== RECORDED DATA ==

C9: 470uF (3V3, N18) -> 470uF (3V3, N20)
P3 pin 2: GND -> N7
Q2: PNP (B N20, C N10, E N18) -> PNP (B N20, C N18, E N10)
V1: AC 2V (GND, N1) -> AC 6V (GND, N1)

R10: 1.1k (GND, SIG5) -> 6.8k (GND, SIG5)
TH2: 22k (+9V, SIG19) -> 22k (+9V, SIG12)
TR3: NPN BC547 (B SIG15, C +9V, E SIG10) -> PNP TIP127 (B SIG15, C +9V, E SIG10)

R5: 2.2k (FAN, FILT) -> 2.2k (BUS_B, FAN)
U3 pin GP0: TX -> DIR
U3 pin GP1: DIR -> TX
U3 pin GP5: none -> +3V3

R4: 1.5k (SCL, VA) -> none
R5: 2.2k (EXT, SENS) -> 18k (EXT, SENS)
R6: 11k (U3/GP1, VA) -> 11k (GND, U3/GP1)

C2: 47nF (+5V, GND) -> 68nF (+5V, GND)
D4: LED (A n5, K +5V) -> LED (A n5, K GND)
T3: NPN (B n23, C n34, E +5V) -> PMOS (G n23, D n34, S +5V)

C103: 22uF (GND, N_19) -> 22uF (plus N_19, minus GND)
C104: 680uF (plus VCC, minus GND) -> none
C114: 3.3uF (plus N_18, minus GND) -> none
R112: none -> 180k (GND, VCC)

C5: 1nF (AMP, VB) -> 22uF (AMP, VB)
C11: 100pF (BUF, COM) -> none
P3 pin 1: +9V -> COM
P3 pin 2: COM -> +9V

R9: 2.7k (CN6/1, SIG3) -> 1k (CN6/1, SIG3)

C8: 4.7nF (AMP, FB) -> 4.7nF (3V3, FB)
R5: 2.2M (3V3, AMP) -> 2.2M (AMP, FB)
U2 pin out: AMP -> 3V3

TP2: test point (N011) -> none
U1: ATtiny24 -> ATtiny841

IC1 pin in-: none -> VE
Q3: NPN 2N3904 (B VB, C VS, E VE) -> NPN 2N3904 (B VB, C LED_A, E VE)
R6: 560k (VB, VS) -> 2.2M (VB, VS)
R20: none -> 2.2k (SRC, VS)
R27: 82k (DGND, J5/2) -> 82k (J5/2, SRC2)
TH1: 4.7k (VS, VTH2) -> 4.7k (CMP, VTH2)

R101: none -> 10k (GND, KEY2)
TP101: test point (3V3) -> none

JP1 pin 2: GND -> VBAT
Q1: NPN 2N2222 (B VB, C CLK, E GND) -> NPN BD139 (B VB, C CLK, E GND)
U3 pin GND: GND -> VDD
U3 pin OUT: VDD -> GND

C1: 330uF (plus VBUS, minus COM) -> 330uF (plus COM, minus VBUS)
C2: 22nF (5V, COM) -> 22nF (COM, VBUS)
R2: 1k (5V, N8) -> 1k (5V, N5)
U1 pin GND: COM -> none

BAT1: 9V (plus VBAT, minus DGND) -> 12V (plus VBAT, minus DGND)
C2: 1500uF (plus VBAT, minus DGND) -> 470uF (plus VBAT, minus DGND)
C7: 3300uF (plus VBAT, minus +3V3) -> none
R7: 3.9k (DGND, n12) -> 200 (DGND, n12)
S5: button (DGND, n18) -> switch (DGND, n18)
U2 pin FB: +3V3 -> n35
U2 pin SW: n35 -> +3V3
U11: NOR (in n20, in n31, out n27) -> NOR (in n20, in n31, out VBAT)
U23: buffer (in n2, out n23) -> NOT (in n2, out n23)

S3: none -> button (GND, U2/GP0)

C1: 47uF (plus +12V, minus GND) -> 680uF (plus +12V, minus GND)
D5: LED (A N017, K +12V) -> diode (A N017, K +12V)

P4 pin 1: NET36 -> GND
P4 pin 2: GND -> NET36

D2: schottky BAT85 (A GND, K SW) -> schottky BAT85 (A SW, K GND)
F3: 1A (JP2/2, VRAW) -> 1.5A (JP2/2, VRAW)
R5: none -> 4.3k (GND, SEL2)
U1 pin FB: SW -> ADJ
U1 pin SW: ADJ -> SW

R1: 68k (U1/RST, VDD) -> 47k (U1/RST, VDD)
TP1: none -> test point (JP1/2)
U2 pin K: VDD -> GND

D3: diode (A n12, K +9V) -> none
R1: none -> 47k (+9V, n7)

===

Your task is to copy every line in the entries that holds the string "point".

**YOUR RESPONSE:**
TP2: test point (N011) -> none
TP101: test point (3V3) -> none
TP1: none -> test point (JP1/2)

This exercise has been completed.